[Problem description]
Repeat the listing that follows exactly. Pictures are not part of the copy.

[Dataset section]
'''

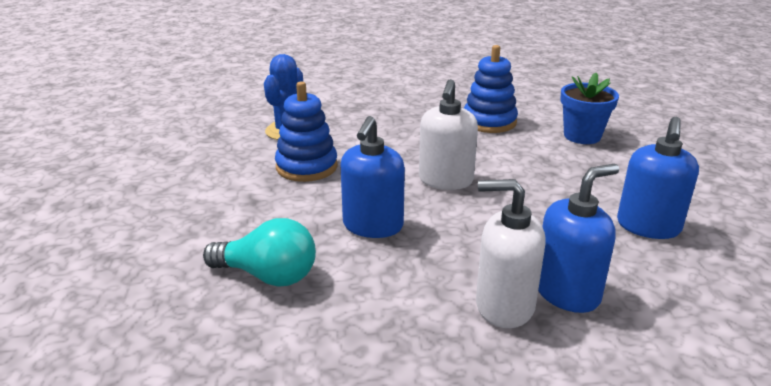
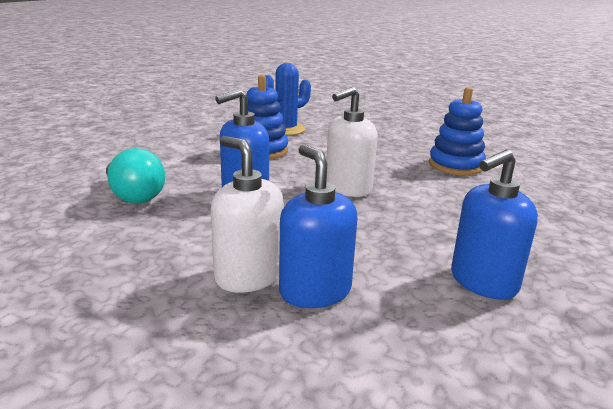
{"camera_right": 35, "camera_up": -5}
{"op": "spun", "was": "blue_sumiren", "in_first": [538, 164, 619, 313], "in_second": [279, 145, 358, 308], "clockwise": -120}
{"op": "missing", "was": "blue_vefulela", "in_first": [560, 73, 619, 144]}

'''

[Answer space]
{"camera_right": 35, "camera_up": -5}
{"op": "spun", "was": "blue_sumiren", "in_first": [538, 164, 619, 313], "in_second": [279, 145, 358, 308], "clockwise": -120}
{"op": "missing", "was": "blue_vefulela", "in_first": [560, 73, 619, 144]}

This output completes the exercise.